__Problem to solve__. Return a copy of every line in the data below that contains "cupcake".

__Stored entries__.
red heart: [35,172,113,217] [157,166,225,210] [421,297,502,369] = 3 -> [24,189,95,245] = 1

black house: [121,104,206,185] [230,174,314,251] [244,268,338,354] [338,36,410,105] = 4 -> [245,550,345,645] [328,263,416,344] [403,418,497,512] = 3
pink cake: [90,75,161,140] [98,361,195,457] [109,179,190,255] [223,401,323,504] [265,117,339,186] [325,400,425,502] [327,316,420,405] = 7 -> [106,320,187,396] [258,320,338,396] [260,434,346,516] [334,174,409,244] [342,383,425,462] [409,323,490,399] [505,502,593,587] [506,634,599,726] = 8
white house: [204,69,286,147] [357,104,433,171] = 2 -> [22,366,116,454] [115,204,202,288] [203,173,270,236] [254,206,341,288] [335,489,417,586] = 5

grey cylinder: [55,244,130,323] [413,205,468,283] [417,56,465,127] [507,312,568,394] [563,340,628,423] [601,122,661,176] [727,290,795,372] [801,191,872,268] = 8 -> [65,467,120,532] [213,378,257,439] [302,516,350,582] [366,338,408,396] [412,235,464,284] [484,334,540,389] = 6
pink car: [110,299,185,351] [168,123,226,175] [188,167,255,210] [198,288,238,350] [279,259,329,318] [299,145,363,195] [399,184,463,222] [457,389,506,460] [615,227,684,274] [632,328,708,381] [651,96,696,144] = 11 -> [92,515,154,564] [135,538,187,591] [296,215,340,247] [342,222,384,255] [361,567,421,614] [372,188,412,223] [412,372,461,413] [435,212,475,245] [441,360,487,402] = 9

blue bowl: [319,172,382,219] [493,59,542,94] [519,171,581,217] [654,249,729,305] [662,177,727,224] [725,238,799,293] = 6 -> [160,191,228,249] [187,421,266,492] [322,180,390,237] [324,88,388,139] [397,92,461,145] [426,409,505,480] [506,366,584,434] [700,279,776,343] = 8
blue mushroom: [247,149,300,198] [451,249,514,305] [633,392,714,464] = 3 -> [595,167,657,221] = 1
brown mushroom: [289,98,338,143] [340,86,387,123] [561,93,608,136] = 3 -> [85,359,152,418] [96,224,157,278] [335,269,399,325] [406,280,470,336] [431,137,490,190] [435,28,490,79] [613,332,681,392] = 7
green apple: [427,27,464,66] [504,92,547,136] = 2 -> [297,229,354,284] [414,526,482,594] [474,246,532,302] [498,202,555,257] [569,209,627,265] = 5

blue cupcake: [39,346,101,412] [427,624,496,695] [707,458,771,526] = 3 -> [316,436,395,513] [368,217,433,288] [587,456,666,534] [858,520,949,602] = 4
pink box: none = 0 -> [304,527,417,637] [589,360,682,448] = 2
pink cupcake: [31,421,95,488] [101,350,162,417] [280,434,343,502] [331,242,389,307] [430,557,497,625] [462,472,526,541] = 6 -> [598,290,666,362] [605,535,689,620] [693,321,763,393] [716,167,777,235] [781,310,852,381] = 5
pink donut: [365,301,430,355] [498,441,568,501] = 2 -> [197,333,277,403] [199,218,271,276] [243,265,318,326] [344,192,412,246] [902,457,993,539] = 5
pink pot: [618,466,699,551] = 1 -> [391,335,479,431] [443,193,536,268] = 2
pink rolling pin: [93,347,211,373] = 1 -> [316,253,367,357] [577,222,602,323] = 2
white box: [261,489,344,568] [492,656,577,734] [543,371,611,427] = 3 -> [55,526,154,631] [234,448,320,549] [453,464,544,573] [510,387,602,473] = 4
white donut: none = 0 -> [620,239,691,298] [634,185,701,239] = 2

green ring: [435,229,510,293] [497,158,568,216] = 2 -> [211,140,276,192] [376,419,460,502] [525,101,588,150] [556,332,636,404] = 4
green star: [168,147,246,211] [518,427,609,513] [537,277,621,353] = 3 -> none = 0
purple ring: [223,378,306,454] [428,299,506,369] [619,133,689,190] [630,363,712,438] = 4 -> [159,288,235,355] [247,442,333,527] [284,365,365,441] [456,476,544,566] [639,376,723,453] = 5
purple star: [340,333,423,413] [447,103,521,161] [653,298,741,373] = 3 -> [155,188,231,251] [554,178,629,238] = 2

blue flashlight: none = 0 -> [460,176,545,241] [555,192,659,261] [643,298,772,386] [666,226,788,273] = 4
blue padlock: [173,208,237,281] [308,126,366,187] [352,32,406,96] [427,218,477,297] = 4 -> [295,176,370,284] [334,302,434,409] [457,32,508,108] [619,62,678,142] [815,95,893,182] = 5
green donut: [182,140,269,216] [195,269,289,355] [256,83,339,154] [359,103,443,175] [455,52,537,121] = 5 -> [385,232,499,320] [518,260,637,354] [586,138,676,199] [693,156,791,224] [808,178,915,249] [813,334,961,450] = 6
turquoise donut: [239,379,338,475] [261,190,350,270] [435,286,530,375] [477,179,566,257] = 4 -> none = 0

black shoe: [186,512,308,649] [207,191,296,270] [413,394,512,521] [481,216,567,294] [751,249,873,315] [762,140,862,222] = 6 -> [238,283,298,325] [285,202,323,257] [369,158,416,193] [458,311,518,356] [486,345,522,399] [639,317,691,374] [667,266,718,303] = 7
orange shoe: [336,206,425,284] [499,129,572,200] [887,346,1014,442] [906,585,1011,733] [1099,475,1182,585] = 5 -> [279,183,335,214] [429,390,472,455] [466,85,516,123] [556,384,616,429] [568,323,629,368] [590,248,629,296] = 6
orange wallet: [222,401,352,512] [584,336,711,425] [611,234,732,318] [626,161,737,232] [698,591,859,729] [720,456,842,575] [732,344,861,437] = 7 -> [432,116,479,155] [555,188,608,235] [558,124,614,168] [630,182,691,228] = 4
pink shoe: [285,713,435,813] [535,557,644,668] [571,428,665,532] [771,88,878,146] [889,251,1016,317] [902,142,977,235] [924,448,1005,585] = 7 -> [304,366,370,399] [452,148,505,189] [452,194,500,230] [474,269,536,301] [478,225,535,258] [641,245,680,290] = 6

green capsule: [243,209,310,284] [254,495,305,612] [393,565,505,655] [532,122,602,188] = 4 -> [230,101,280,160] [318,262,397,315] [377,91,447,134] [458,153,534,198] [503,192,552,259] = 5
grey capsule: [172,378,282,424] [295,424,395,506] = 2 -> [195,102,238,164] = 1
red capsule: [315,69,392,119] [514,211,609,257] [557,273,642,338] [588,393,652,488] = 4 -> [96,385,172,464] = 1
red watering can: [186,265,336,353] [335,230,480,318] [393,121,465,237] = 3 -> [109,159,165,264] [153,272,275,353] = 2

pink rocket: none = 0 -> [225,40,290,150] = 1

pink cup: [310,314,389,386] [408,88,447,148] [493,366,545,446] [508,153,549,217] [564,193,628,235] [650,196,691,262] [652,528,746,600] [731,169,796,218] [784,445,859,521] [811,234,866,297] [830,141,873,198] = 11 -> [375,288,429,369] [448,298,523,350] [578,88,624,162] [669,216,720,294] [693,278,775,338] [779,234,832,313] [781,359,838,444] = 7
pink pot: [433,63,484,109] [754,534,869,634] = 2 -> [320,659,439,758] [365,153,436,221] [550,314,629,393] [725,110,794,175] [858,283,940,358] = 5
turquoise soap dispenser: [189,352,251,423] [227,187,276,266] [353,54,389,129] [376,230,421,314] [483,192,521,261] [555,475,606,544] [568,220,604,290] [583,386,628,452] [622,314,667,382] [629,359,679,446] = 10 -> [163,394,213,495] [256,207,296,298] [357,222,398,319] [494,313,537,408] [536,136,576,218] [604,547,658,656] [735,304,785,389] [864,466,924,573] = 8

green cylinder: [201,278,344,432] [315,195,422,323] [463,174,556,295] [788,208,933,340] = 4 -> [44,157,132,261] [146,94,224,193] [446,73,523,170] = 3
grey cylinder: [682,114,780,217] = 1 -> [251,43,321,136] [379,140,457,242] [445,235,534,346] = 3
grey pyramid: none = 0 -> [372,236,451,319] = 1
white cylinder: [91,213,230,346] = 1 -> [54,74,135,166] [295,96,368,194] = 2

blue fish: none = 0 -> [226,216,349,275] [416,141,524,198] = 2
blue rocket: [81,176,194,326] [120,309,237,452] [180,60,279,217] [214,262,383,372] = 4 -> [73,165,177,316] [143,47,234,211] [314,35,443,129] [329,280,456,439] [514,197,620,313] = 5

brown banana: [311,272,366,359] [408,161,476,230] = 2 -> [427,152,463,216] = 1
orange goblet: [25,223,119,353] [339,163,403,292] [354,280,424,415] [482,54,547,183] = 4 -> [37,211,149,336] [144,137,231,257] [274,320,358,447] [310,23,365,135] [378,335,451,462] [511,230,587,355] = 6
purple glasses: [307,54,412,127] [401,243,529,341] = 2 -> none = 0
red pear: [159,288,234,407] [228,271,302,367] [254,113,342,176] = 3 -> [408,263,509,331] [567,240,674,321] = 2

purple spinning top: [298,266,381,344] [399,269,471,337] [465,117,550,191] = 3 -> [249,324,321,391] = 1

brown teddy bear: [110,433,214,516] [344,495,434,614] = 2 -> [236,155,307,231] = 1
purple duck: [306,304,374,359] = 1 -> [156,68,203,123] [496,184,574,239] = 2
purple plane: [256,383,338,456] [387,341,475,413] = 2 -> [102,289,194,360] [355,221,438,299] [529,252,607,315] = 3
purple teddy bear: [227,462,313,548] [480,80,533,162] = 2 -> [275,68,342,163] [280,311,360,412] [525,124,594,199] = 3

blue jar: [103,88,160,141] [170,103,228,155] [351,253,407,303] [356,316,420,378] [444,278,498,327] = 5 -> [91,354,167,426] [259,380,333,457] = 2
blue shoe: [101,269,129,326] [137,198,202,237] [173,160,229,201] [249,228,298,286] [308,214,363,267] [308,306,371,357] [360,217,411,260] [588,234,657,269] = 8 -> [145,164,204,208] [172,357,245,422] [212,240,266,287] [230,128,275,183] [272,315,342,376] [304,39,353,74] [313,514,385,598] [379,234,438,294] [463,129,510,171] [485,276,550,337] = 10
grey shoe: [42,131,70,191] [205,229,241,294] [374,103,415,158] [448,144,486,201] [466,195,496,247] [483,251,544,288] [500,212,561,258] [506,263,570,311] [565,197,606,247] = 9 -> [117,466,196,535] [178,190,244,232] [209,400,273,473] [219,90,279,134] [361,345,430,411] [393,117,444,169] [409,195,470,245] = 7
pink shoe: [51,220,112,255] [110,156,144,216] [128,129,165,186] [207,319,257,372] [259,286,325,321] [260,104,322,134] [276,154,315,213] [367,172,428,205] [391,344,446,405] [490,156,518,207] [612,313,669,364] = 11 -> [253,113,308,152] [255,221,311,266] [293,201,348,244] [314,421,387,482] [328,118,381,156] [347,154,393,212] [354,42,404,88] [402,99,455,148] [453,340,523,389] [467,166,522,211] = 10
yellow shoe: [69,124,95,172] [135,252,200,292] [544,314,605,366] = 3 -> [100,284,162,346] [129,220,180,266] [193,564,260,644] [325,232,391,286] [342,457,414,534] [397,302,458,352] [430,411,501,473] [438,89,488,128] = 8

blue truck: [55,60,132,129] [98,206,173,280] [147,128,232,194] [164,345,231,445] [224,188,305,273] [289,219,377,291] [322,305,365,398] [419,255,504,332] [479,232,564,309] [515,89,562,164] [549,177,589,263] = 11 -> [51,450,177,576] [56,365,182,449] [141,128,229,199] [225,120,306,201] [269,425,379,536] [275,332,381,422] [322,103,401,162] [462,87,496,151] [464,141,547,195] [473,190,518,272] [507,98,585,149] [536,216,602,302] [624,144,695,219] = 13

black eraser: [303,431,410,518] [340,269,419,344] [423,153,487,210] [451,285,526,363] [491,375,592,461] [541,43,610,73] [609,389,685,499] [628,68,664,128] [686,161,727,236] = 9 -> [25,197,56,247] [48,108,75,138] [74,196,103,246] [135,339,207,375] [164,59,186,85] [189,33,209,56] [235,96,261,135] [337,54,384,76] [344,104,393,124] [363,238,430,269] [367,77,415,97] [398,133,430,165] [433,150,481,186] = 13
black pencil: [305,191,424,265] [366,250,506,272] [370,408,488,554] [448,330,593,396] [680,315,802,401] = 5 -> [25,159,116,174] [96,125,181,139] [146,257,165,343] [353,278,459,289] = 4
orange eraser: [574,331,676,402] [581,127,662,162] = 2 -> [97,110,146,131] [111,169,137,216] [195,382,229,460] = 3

__Answer to the problem__.
blue cupcake: [39,346,101,412] [427,624,496,695] [707,458,771,526] = 3 -> [316,436,395,513] [368,217,433,288] [587,456,666,534] [858,520,949,602] = 4
pink cupcake: [31,421,95,488] [101,350,162,417] [280,434,343,502] [331,242,389,307] [430,557,497,625] [462,472,526,541] = 6 -> [598,290,666,362] [605,535,689,620] [693,321,763,393] [716,167,777,235] [781,310,852,381] = 5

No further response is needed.